*Records provided*
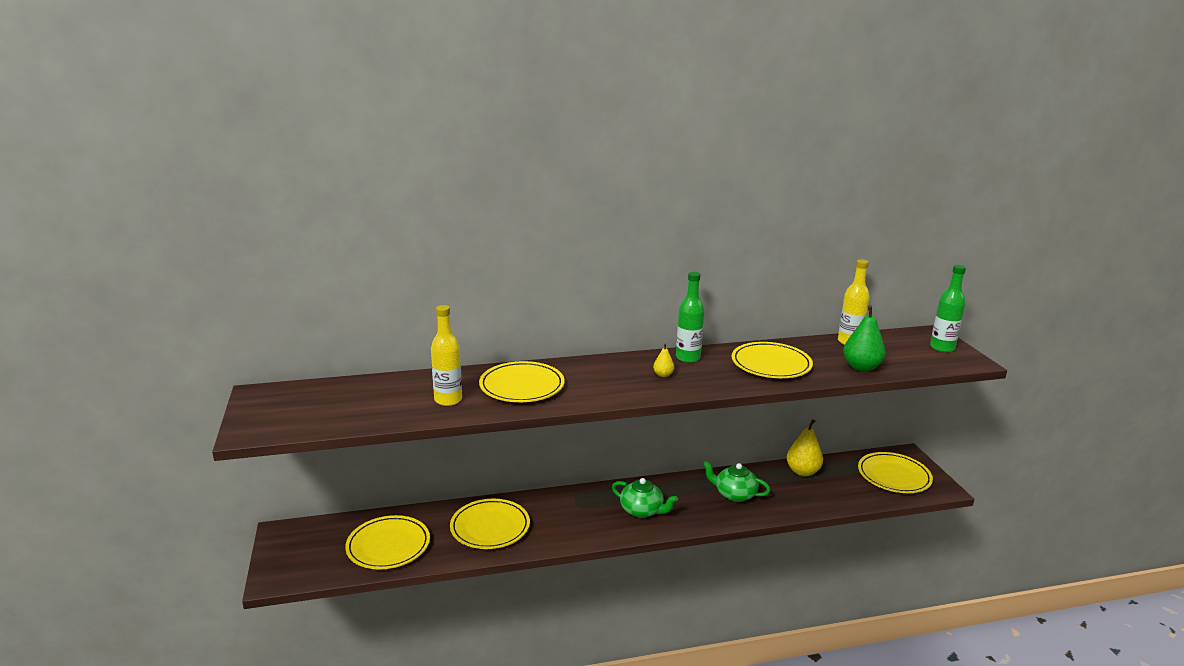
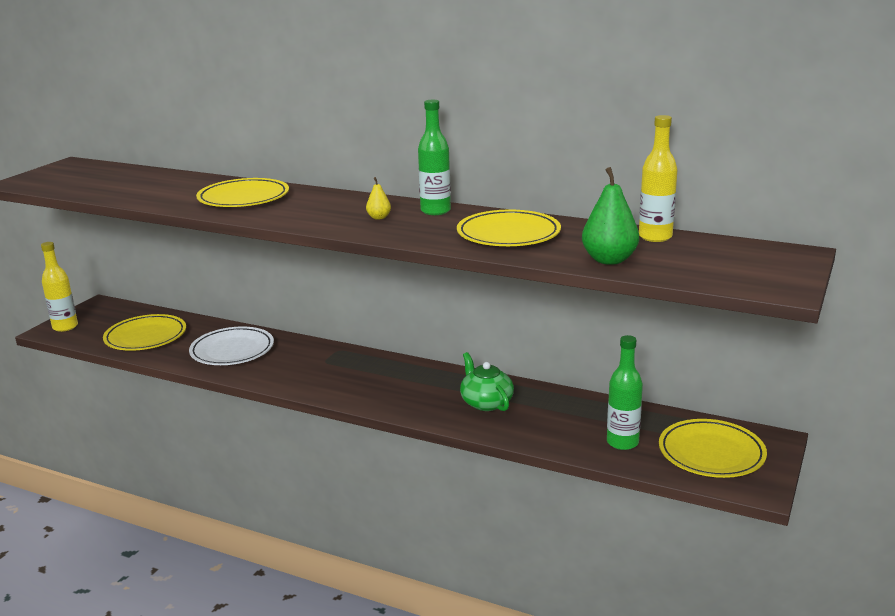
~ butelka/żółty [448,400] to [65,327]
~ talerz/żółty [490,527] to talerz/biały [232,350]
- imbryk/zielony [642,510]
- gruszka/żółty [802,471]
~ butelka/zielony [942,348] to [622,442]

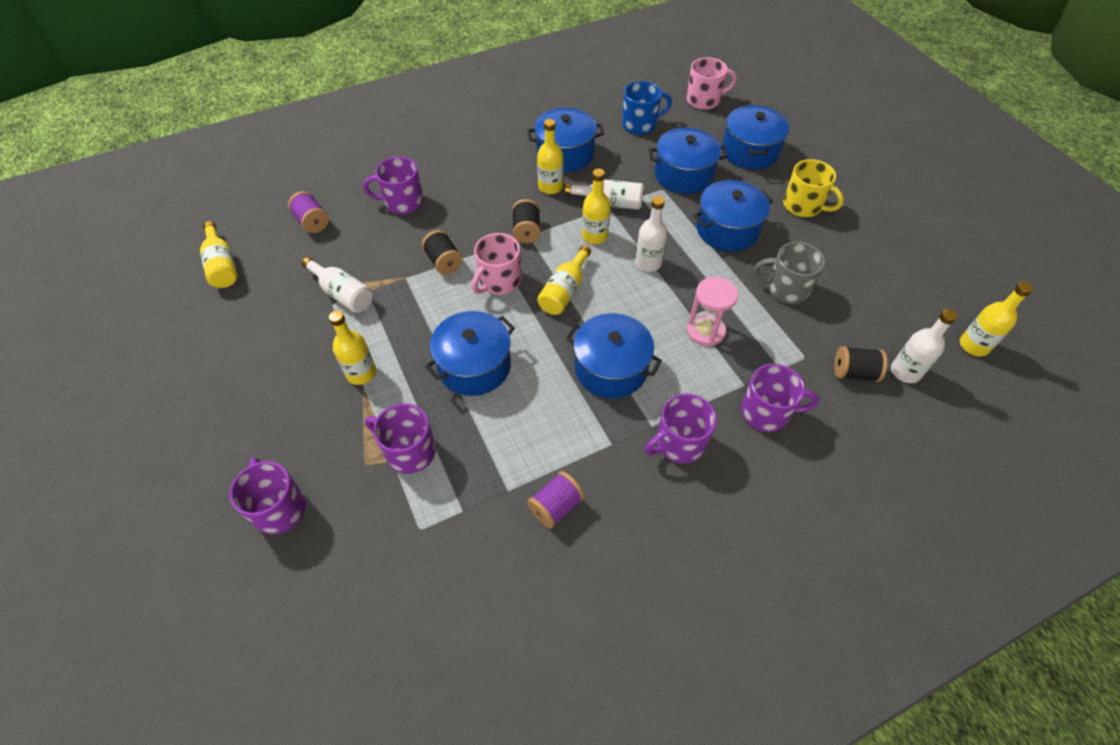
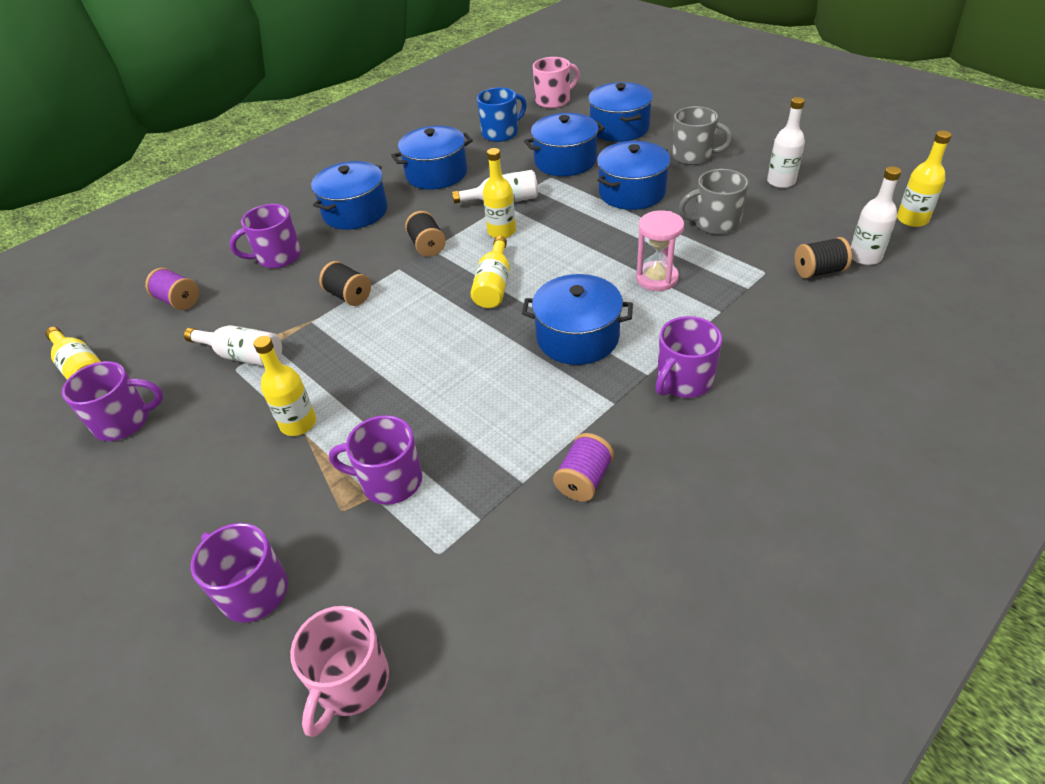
~ garnek/niebieski [474,366] to [355,212]
~ kubek/różowy [499,281] to [351,682]
- butelka/żółty [550,187]
~ butelka/biały [648,263] to [781,181]
~ kubek/fioletowy [766,412] to [124,421]
~ kubek/żółty [803,206] to kubek/szary [693,156]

*Exercise goal*
Repeat the records above exactly, leaving out any pictures they contain.

*The completed task*
~ butelka/żółty [448,400] to [65,327]
~ talerz/żółty [490,527] to talerz/biały [232,350]
- imbryk/zielony [642,510]
- gruszka/żółty [802,471]
~ butelka/zielony [942,348] to [622,442]

~ garnek/niebieski [474,366] to [355,212]
~ kubek/różowy [499,281] to [351,682]
- butelka/żółty [550,187]
~ butelka/biały [648,263] to [781,181]
~ kubek/fioletowy [766,412] to [124,421]
~ kubek/żółty [803,206] to kubek/szary [693,156]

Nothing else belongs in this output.